▸ **TASK TO CARRY OUT**
Pick out every line of the material below that contains the string "instrumentName", and copy each one. Matching is case-sensitive.

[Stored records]
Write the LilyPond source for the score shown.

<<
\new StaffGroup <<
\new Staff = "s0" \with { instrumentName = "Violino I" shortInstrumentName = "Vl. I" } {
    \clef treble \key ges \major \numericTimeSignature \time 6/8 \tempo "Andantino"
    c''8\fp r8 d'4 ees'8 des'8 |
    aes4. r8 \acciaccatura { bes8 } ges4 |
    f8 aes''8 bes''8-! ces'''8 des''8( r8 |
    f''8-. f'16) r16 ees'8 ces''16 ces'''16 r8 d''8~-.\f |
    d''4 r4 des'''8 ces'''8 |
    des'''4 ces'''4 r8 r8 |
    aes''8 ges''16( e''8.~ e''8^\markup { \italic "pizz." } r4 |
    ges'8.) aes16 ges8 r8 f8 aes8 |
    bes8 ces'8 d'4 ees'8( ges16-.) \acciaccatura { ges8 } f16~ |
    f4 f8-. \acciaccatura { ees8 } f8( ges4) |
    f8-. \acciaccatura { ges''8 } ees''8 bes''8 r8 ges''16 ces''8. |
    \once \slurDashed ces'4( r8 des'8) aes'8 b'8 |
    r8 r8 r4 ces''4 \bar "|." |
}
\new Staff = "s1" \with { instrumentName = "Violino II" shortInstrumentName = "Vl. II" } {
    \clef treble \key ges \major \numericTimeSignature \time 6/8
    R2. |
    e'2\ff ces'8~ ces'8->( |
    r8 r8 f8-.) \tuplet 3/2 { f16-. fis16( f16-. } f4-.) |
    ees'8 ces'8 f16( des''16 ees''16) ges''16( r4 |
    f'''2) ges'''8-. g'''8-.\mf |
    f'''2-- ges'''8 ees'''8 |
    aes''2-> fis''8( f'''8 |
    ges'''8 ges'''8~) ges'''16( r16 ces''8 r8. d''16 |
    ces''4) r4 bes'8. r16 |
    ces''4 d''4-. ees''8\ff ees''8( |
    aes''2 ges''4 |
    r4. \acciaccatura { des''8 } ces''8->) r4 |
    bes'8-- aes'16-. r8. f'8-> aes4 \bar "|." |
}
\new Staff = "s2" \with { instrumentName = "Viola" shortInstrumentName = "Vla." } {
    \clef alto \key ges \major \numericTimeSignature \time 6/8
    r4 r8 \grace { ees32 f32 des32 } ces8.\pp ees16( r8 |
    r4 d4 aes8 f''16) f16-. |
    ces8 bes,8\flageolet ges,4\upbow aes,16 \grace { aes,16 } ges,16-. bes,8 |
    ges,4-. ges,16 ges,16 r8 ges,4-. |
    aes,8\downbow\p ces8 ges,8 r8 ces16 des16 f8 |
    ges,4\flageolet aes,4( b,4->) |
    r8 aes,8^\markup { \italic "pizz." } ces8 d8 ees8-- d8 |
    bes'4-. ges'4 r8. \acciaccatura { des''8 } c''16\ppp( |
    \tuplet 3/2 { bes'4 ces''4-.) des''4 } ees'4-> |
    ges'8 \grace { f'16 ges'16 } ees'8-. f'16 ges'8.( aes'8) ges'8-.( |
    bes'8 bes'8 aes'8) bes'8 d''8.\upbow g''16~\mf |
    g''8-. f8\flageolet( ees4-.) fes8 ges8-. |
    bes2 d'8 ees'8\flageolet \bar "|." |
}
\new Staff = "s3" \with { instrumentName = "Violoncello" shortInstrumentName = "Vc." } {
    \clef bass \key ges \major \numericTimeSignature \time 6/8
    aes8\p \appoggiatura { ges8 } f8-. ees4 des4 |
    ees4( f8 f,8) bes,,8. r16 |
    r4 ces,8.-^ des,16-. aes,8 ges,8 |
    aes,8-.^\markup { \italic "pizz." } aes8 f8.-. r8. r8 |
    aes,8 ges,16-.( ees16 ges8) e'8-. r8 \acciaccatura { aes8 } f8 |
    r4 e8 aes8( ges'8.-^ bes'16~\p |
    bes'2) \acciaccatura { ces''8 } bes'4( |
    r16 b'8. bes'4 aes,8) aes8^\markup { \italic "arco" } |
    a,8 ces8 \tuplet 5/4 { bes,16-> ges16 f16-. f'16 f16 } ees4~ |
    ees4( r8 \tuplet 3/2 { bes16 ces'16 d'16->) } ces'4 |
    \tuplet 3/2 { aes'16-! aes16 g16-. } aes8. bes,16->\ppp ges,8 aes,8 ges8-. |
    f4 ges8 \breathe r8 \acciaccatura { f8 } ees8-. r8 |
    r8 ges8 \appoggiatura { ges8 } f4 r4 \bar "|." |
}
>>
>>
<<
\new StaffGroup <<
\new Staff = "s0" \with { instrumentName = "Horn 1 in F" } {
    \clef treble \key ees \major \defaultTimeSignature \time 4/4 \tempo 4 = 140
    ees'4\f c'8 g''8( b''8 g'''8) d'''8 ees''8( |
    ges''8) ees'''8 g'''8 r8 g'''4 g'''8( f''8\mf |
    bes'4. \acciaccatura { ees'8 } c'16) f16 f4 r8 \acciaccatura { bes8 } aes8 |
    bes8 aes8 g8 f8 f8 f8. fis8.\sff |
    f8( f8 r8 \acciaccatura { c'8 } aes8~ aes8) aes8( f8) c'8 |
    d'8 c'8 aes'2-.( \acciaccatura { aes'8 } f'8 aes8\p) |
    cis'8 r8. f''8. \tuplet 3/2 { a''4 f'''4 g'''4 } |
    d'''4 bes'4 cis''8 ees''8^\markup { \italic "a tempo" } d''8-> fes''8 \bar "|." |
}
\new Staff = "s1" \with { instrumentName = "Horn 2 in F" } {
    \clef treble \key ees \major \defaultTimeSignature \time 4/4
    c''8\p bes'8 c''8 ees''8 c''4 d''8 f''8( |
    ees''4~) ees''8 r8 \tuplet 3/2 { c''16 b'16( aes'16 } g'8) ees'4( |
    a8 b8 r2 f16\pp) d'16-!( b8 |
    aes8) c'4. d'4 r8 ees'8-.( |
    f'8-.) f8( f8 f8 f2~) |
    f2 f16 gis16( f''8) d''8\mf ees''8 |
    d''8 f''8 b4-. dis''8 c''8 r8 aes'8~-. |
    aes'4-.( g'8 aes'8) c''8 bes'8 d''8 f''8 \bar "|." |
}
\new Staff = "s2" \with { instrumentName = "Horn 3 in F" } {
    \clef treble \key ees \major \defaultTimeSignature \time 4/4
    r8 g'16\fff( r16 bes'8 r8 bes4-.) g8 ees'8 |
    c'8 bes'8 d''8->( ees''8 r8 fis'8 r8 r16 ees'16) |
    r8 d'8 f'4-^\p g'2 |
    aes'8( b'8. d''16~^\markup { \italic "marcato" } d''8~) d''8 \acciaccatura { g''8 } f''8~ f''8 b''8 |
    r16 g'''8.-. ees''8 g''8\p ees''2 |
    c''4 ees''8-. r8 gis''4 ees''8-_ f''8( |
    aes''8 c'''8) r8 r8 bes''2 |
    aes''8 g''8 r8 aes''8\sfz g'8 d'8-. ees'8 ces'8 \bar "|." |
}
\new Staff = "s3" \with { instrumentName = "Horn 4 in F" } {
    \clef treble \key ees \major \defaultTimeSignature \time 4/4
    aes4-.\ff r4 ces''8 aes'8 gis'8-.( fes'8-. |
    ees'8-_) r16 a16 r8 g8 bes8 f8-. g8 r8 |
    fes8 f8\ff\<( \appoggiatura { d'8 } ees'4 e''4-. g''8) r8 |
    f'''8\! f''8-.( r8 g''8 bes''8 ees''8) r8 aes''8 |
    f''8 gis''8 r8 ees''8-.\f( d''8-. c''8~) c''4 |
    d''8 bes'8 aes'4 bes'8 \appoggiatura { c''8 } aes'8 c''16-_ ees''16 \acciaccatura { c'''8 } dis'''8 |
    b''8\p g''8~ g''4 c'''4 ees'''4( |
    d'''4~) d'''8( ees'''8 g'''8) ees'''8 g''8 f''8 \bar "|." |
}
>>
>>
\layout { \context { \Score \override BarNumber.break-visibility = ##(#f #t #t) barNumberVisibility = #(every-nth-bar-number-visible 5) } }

▸ **EXERCISE ANSWER**
\new Staff = "s0" \with { instrumentName = "Violino I" shortInstrumentName = "Vl. I" } {
\new Staff = "s1" \with { instrumentName = "Violino II" shortInstrumentName = "Vl. II" } {
\new Staff = "s2" \with { instrumentName = "Viola" shortInstrumentName = "Vla." } {
\new Staff = "s3" \with { instrumentName = "Violoncello" shortInstrumentName = "Vc." } {
\new Staff = "s0" \with { instrumentName = "Horn 1 in F" } {
\new Staff = "s1" \with { instrumentName = "Horn 2 in F" } {
\new Staff = "s2" \with { instrumentName = "Horn 3 in F" } {
\new Staff = "s3" \with { instrumentName = "Horn 4 in F" } {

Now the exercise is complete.